▸ **Assignment**
Nothing outside the stretch is wanted. Repeat exactly the lines of the listing below from the one that contains "brown nut: 5 -> 4" through the one that contains "purple nut: 2 -> 0", both ends included.
BEGIN Supplied information
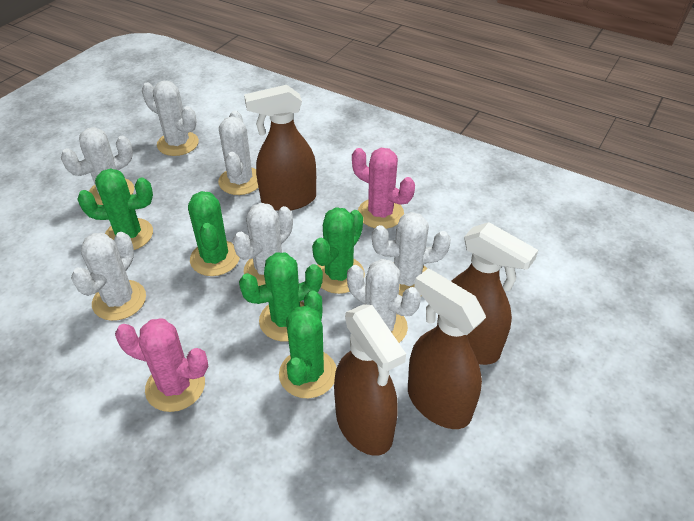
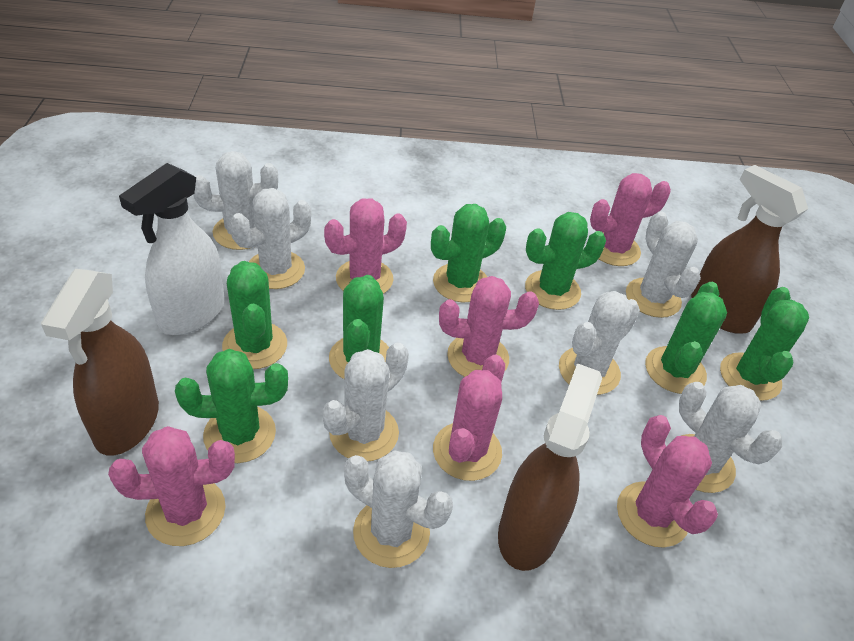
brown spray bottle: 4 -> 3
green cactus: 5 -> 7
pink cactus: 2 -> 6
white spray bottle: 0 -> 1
END Supplied information
BEGIN Supplied information
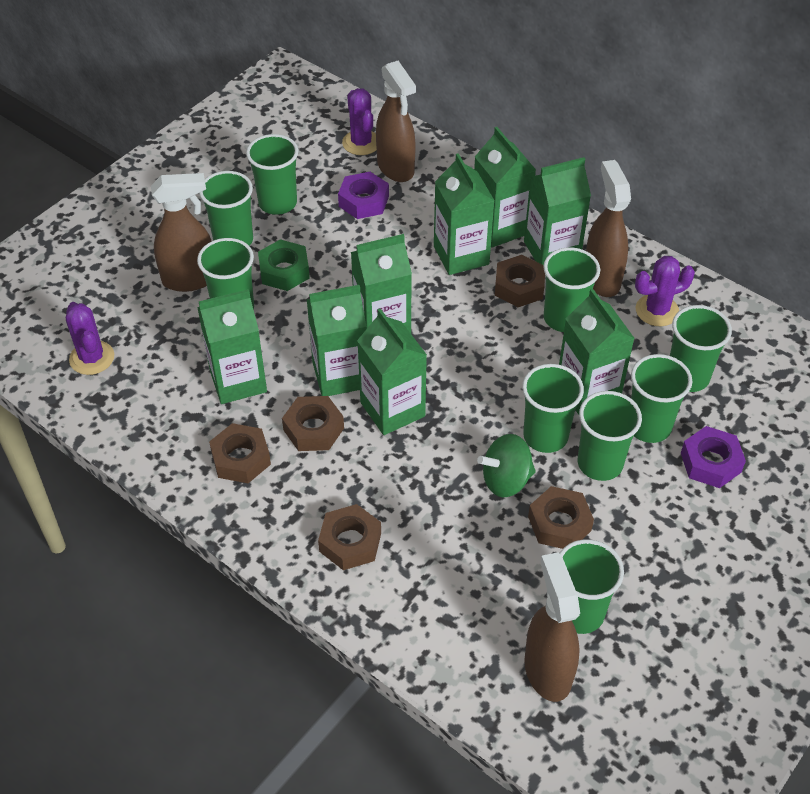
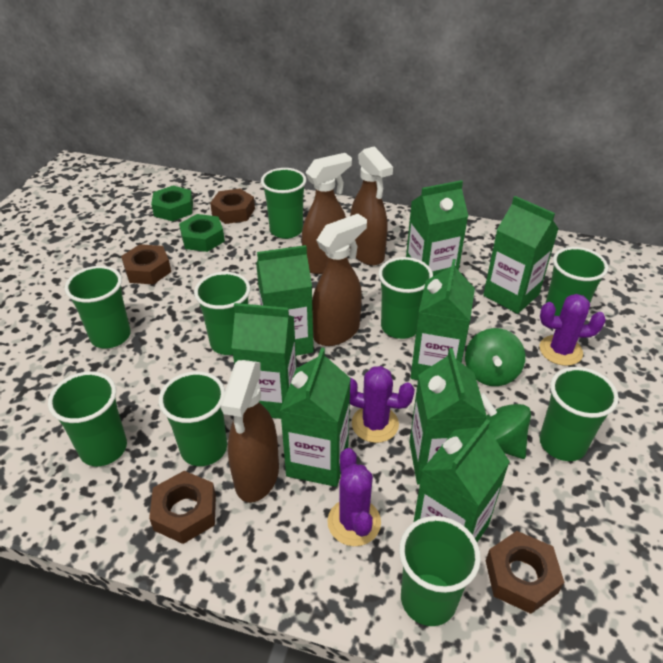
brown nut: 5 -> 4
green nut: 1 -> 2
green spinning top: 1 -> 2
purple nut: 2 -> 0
END Supplied information
▸ **Problem solution**
brown nut: 5 -> 4
green nut: 1 -> 2
green spinning top: 1 -> 2
purple nut: 2 -> 0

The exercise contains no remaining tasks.